(Scene edit records)
Content starts

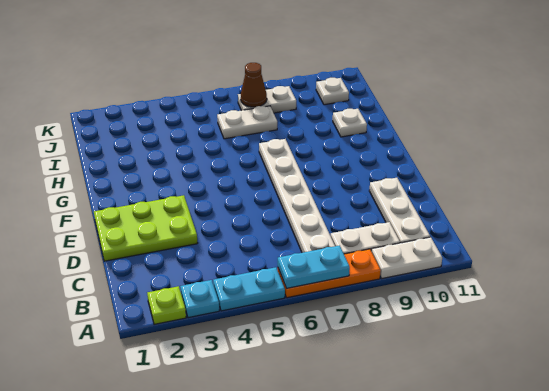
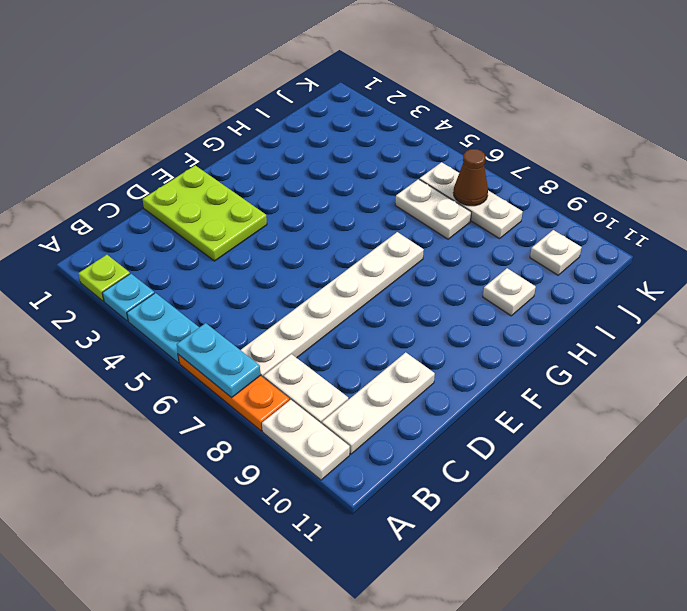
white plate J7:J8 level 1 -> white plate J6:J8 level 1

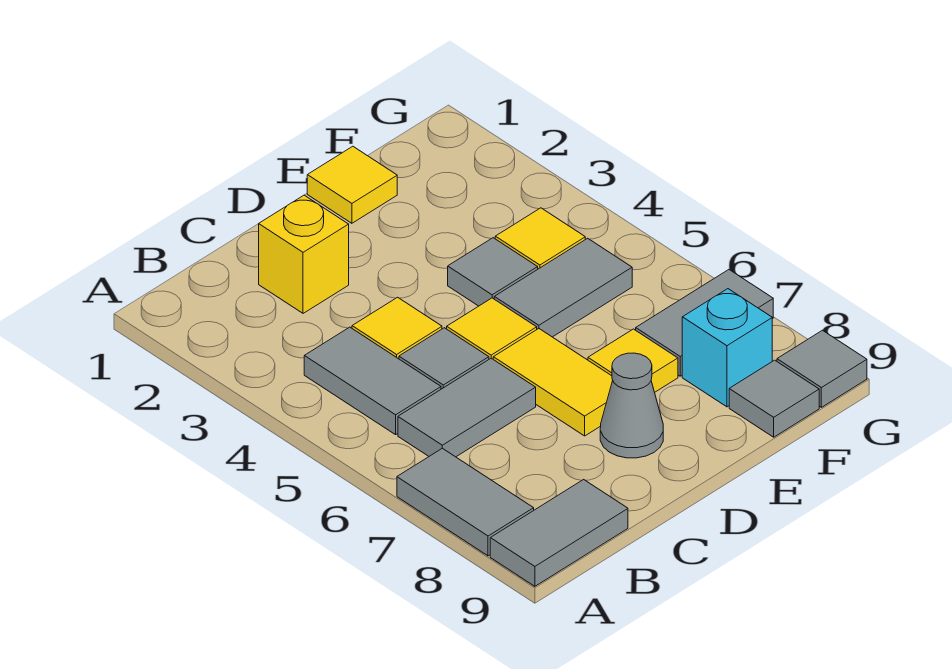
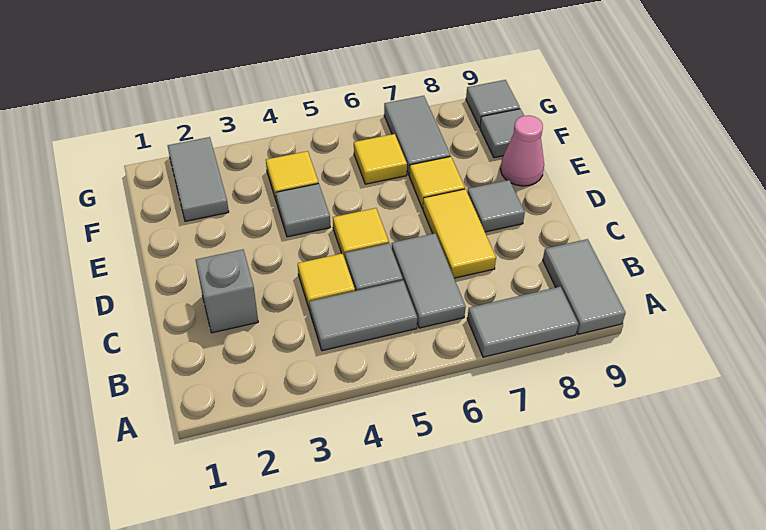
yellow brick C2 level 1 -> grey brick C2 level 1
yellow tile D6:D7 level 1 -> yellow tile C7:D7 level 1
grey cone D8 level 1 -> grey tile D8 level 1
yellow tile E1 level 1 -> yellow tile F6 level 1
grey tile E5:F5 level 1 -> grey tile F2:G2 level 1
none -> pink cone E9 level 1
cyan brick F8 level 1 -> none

Content ends

### Try it
Each entry above has to be set down again verbatim, except for its pictures.

### Task solution
white plate J7:J8 level 1 -> white plate J6:J8 level 1

yellow brick C2 level 1 -> grey brick C2 level 1
yellow tile D6:D7 level 1 -> yellow tile C7:D7 level 1
grey cone D8 level 1 -> grey tile D8 level 1
yellow tile E1 level 1 -> yellow tile F6 level 1
grey tile E5:F5 level 1 -> grey tile F2:G2 level 1
none -> pink cone E9 level 1
cyan brick F8 level 1 -> none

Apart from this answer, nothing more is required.